Exercise material
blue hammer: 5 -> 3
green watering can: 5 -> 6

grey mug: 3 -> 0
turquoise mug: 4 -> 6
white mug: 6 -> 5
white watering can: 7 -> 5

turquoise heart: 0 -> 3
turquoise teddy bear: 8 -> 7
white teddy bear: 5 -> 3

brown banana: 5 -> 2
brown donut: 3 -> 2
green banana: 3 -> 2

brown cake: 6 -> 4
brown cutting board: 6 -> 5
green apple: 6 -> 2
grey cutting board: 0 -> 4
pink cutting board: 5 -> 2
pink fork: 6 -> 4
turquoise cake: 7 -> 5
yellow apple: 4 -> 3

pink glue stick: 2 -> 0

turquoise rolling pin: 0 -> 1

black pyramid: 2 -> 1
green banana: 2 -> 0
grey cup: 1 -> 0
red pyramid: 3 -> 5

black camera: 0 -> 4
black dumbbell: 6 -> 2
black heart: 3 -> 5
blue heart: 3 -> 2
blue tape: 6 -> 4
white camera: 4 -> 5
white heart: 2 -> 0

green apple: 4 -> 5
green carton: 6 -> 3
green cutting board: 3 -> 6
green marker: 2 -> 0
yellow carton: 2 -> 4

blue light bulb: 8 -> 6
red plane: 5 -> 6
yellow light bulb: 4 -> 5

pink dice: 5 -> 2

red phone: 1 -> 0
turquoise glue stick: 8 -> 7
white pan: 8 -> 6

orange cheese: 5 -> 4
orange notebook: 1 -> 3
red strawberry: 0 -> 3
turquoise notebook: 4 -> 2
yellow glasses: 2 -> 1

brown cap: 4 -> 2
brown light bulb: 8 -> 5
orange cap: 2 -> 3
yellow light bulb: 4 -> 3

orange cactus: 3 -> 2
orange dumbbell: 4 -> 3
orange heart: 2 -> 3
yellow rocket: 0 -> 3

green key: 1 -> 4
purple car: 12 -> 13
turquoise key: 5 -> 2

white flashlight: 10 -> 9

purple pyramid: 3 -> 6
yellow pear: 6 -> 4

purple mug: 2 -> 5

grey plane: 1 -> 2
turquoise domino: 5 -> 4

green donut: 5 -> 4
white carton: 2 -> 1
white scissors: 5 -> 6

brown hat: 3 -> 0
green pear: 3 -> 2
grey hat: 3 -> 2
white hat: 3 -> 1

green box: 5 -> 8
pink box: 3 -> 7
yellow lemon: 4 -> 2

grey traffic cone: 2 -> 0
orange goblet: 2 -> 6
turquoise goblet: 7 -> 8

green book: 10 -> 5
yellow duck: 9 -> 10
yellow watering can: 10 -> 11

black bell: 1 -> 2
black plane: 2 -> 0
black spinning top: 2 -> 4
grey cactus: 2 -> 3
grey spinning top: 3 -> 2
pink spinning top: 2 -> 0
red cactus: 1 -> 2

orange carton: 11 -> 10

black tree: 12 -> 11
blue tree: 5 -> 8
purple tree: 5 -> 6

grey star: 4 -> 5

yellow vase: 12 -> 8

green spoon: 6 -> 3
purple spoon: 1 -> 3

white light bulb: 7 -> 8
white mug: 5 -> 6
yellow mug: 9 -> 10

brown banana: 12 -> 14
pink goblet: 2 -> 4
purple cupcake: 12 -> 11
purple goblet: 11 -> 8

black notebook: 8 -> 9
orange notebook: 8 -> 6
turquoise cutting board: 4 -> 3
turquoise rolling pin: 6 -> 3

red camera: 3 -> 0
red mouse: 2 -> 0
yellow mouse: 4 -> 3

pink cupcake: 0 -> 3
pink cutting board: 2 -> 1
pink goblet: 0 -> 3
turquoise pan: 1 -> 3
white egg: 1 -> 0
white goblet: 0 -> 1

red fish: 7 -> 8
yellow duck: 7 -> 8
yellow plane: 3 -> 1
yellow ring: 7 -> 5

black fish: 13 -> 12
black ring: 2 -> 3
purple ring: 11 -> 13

Instructions to follow
Repeat the data verbatim.

Problem solution
blue hammer: 5 -> 3
green watering can: 5 -> 6

grey mug: 3 -> 0
turquoise mug: 4 -> 6
white mug: 6 -> 5
white watering can: 7 -> 5

turquoise heart: 0 -> 3
turquoise teddy bear: 8 -> 7
white teddy bear: 5 -> 3

brown banana: 5 -> 2
brown donut: 3 -> 2
green banana: 3 -> 2

brown cake: 6 -> 4
brown cutting board: 6 -> 5
green apple: 6 -> 2
grey cutting board: 0 -> 4
pink cutting board: 5 -> 2
pink fork: 6 -> 4
turquoise cake: 7 -> 5
yellow apple: 4 -> 3

pink glue stick: 2 -> 0

turquoise rolling pin: 0 -> 1

black pyramid: 2 -> 1
green banana: 2 -> 0
grey cup: 1 -> 0
red pyramid: 3 -> 5

black camera: 0 -> 4
black dumbbell: 6 -> 2
black heart: 3 -> 5
blue heart: 3 -> 2
blue tape: 6 -> 4
white camera: 4 -> 5
white heart: 2 -> 0

green apple: 4 -> 5
green carton: 6 -> 3
green cutting board: 3 -> 6
green marker: 2 -> 0
yellow carton: 2 -> 4

blue light bulb: 8 -> 6
red plane: 5 -> 6
yellow light bulb: 4 -> 5

pink dice: 5 -> 2

red phone: 1 -> 0
turquoise glue stick: 8 -> 7
white pan: 8 -> 6

orange cheese: 5 -> 4
orange notebook: 1 -> 3
red strawberry: 0 -> 3
turquoise notebook: 4 -> 2
yellow glasses: 2 -> 1

brown cap: 4 -> 2
brown light bulb: 8 -> 5
orange cap: 2 -> 3
yellow light bulb: 4 -> 3

orange cactus: 3 -> 2
orange dumbbell: 4 -> 3
orange heart: 2 -> 3
yellow rocket: 0 -> 3

green key: 1 -> 4
purple car: 12 -> 13
turquoise key: 5 -> 2

white flashlight: 10 -> 9

purple pyramid: 3 -> 6
yellow pear: 6 -> 4

purple mug: 2 -> 5

grey plane: 1 -> 2
turquoise domino: 5 -> 4

green donut: 5 -> 4
white carton: 2 -> 1
white scissors: 5 -> 6

brown hat: 3 -> 0
green pear: 3 -> 2
grey hat: 3 -> 2
white hat: 3 -> 1

green box: 5 -> 8
pink box: 3 -> 7
yellow lemon: 4 -> 2

grey traffic cone: 2 -> 0
orange goblet: 2 -> 6
turquoise goblet: 7 -> 8

green book: 10 -> 5
yellow duck: 9 -> 10
yellow watering can: 10 -> 11

black bell: 1 -> 2
black plane: 2 -> 0
black spinning top: 2 -> 4
grey cactus: 2 -> 3
grey spinning top: 3 -> 2
pink spinning top: 2 -> 0
red cactus: 1 -> 2

orange carton: 11 -> 10

black tree: 12 -> 11
blue tree: 5 -> 8
purple tree: 5 -> 6

grey star: 4 -> 5

yellow vase: 12 -> 8

green spoon: 6 -> 3
purple spoon: 1 -> 3

white light bulb: 7 -> 8
white mug: 5 -> 6
yellow mug: 9 -> 10

brown banana: 12 -> 14
pink goblet: 2 -> 4
purple cupcake: 12 -> 11
purple goblet: 11 -> 8

black notebook: 8 -> 9
orange notebook: 8 -> 6
turquoise cutting board: 4 -> 3
turquoise rolling pin: 6 -> 3

red camera: 3 -> 0
red mouse: 2 -> 0
yellow mouse: 4 -> 3

pink cupcake: 0 -> 3
pink cutting board: 2 -> 1
pink goblet: 0 -> 3
turquoise pan: 1 -> 3
white egg: 1 -> 0
white goblet: 0 -> 1

red fish: 7 -> 8
yellow duck: 7 -> 8
yellow plane: 3 -> 1
yellow ring: 7 -> 5

black fish: 13 -> 12
black ring: 2 -> 3
purple ring: 11 -> 13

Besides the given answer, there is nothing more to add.